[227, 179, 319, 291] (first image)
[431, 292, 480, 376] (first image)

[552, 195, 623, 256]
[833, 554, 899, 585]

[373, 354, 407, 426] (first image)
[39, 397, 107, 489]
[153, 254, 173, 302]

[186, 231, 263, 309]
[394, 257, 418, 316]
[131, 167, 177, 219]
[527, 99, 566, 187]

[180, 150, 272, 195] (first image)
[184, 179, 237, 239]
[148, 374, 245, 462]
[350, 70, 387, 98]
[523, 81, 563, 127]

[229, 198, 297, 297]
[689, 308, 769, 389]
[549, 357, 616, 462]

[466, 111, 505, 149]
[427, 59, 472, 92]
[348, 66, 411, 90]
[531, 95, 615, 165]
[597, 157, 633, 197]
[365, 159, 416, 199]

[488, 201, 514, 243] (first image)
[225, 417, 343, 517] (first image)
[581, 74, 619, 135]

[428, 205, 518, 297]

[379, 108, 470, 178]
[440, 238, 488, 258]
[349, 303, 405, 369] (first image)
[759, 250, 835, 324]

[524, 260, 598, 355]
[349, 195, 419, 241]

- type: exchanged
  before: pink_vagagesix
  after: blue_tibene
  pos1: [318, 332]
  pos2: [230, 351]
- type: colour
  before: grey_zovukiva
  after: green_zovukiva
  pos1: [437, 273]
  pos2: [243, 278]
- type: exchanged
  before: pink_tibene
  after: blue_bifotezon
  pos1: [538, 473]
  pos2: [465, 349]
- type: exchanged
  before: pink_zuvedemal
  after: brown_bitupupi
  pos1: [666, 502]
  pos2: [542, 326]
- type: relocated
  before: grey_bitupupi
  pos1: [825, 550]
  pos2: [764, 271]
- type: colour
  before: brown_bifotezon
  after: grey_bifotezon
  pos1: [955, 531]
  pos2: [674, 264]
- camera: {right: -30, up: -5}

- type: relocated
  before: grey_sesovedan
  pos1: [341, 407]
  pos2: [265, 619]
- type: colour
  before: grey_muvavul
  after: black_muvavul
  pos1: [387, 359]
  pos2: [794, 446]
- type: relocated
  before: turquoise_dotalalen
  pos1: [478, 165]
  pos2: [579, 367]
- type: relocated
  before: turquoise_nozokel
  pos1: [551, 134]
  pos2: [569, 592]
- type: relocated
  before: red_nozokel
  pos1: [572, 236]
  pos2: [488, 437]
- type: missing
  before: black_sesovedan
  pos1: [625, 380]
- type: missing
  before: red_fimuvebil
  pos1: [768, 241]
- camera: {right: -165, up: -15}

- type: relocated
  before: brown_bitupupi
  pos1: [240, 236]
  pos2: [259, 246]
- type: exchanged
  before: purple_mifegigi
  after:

==================================================

* EXERCISE BRIEF
Starting from the line containing "pos1: [955, 531]", repeat each line through the end of the entries, exactly.

* RESPONSE AREA
  pos1: [955, 531]
  pos2: [674, 264]
- camera: {right: -30, up: -5}

- type: relocated
  before: grey_sesovedan
  pos1: [341, 407]
  pos2: [265, 619]
- type: colour
  before: grey_muvavul
  after: black_muvavul
  pos1: [387, 359]
  pos2: [794, 446]
- type: relocated
  before: turquoise_dotalalen
  pos1: [478, 165]
  pos2: [579, 367]
- type: relocated
  before: turquoise_nozokel
  pos1: [551, 134]
  pos2: [569, 592]
- type: relocated
  before: red_nozokel
  pos1: [572, 236]
  pos2: [488, 437]
- type: missing
  before: black_sesovedan
  pos1: [625, 380]
- type: missing
  before: red_fimuvebil
  pos1: [768, 241]
- camera: {right: -165, up: -15}

- type: relocated
  before: brown_bitupupi
  pos1: [240, 236]
  pos2: [259, 246]
- type: exchanged
  before: purple_mifegigi
  after:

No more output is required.